• Required action:
Produce an exact copy of the lines from the line containing "LINE pin VCC: none -> 3V3" through the last line of the entries below, and only those lines.

══ Data to use ══

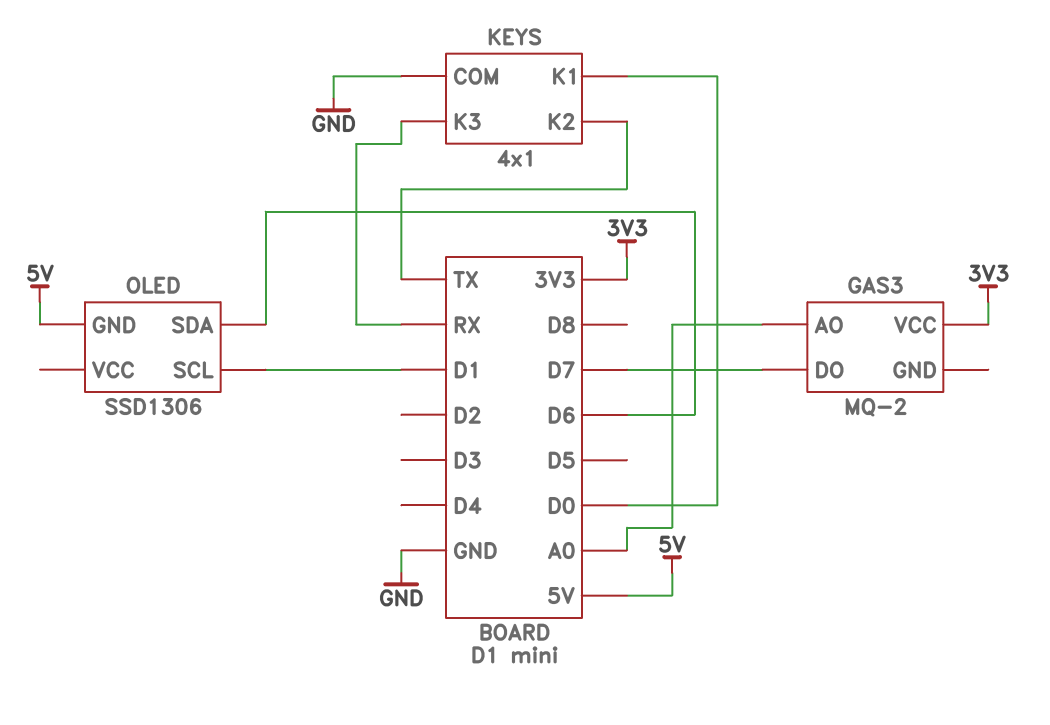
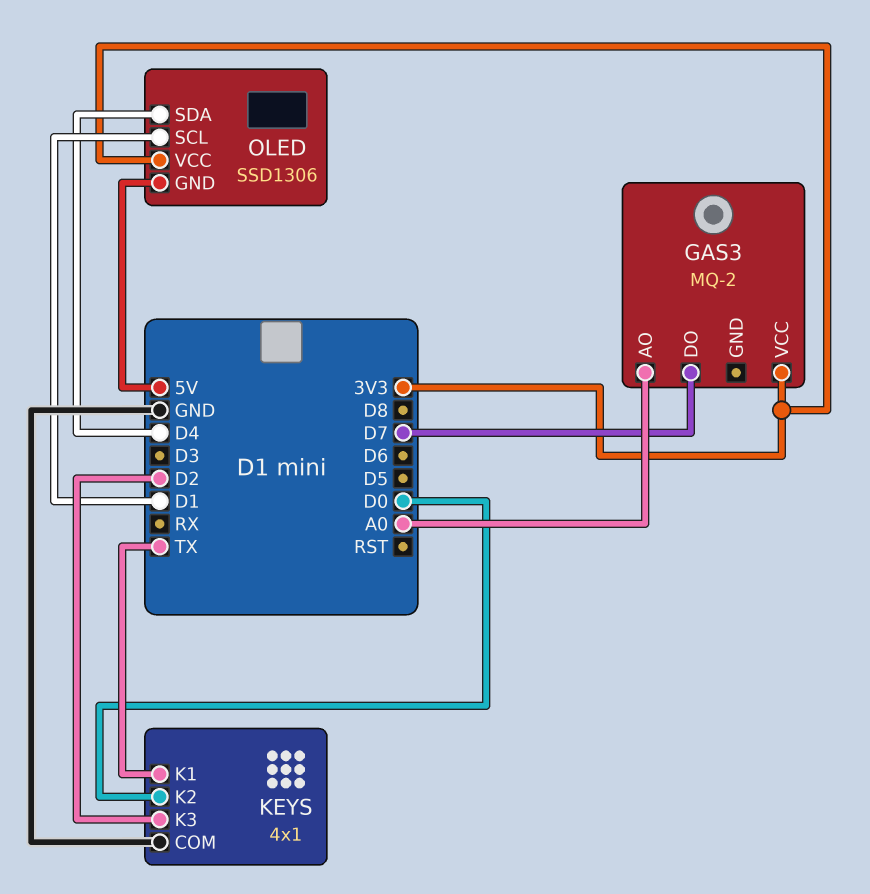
KEYS pin K1: D0 -> TX
KEYS pin K2: TX -> D0
KEYS pin K3: RX -> D2
OLED pin SDA: D6 -> D4
OLED pin VCC: none -> 3V3

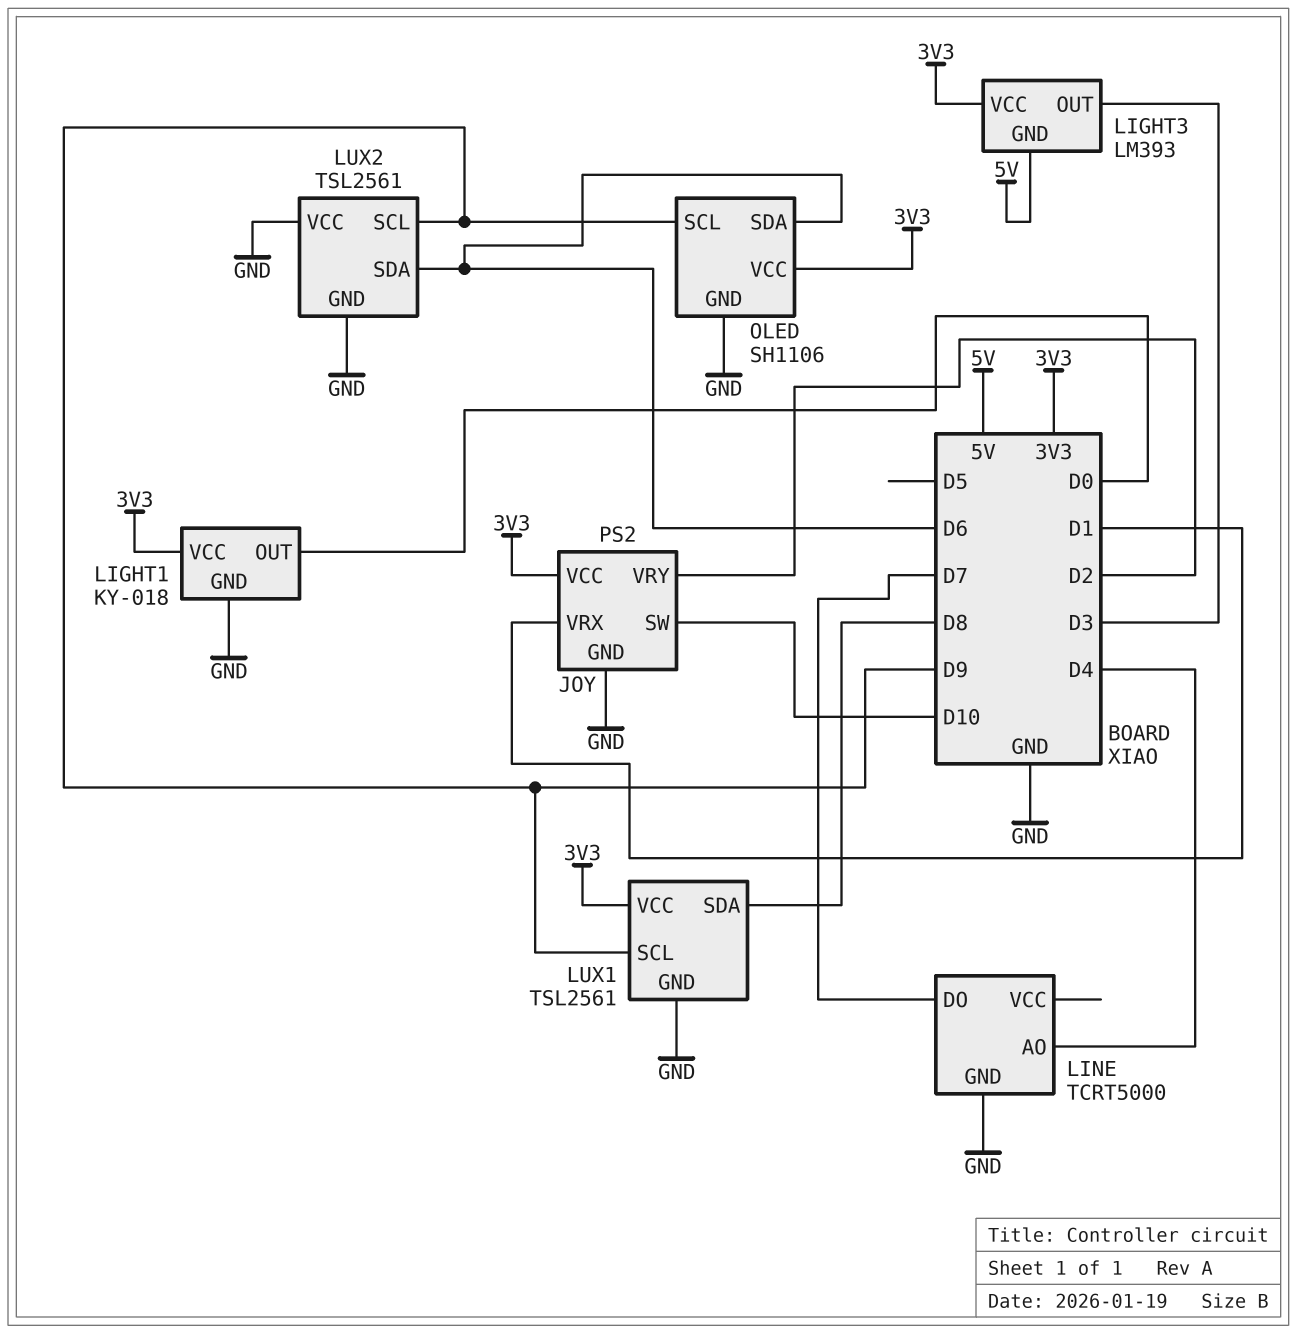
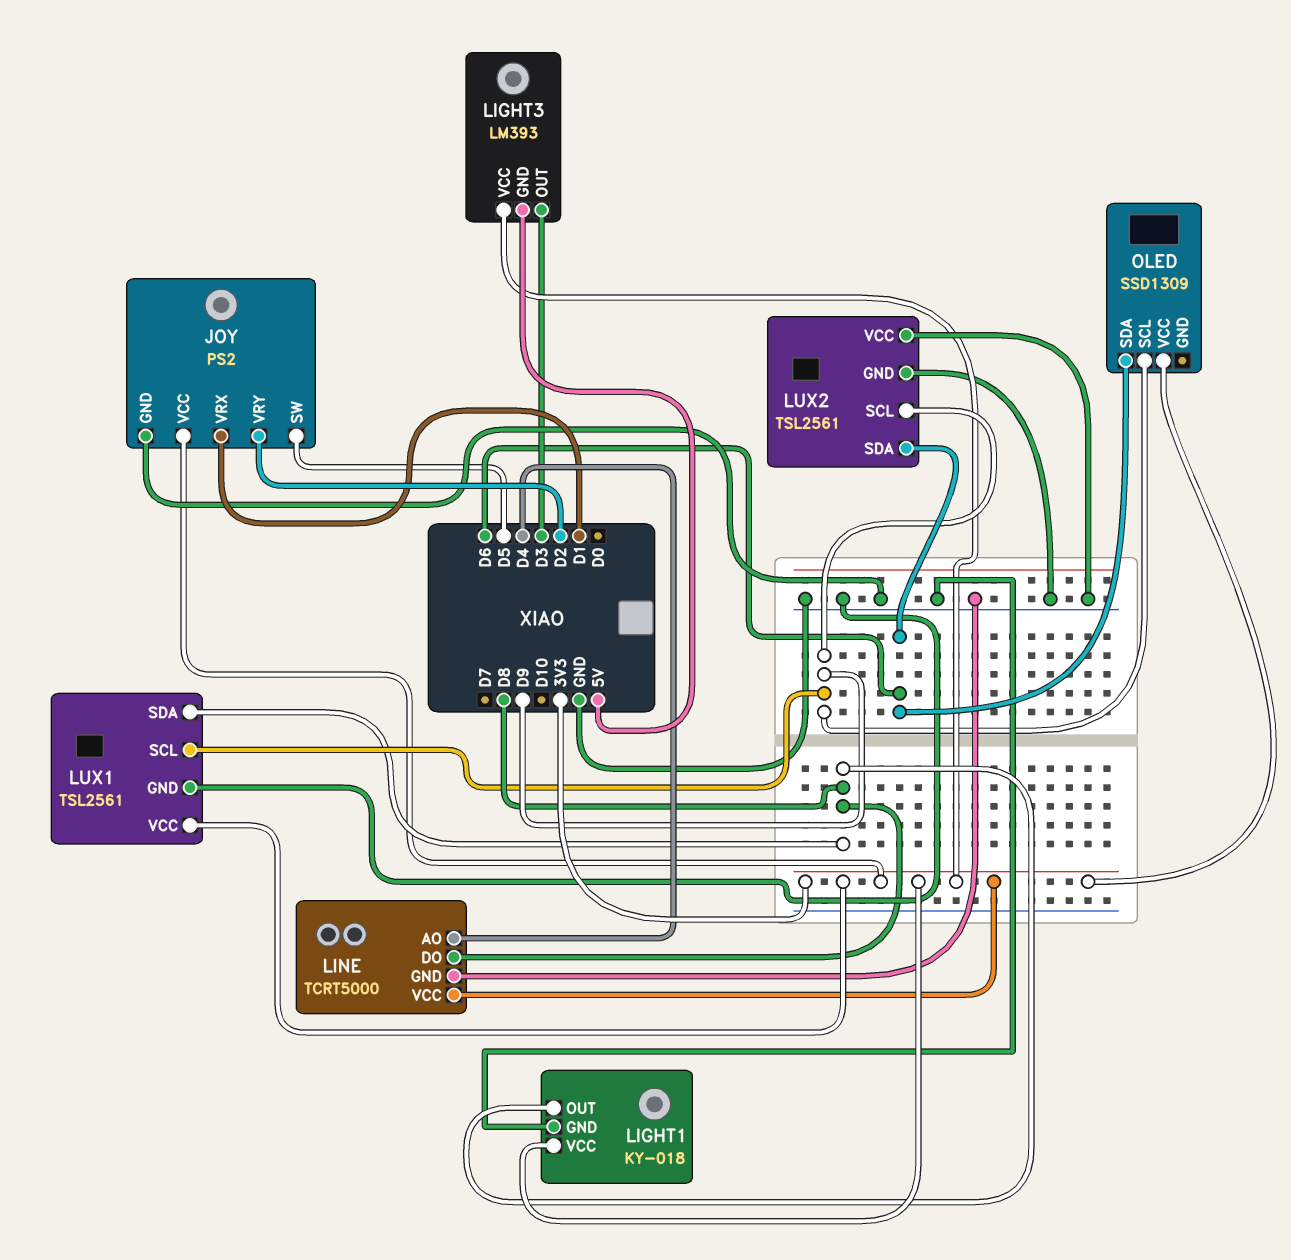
JOY pin SW: D10 -> D5
LIGHT1 pin OUT: D0 -> D8
LINE pin DO: D7 -> D8
LINE pin VCC: none -> 3V3
OLED: SH1106 -> SSD1309
OLED pin GND: GND -> none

═══

• Answer area:
LINE pin VCC: none -> 3V3
OLED: SH1106 -> SSD1309
OLED pin GND: GND -> none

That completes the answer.